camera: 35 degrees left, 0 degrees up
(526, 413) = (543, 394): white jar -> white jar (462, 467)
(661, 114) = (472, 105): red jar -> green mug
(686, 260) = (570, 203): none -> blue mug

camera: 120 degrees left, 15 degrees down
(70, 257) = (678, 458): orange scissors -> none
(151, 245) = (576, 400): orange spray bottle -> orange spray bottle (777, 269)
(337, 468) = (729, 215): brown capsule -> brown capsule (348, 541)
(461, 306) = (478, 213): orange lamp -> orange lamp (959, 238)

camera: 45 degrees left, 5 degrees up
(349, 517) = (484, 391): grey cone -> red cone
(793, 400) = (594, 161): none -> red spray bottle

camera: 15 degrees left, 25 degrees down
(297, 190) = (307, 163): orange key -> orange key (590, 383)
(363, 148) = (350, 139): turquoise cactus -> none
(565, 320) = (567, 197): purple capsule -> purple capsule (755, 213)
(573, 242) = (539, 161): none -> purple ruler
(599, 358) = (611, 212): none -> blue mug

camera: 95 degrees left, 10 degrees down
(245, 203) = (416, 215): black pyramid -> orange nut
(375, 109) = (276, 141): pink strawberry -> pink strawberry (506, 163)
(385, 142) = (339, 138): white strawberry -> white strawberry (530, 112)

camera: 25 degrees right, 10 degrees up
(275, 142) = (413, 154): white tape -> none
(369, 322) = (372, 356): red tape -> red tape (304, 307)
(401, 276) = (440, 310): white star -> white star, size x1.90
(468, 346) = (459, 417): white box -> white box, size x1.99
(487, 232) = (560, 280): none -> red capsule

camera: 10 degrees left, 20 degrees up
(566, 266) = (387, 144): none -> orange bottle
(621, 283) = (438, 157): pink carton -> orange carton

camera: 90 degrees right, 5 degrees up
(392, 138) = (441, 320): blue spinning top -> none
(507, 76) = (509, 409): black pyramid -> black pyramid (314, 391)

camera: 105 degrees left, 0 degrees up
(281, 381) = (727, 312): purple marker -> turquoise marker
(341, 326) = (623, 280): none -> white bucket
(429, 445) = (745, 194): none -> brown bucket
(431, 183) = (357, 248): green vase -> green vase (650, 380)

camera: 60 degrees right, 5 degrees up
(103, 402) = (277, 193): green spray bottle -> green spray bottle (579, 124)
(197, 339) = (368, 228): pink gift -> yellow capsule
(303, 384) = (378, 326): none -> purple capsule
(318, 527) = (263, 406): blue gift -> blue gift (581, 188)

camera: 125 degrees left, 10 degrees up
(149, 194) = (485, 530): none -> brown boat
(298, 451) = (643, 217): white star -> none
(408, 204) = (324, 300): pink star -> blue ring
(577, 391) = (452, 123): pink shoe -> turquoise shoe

The task: If a line of the data includes the word "white", it counts; give how many lines do, as a bare number.

Response to the task: 7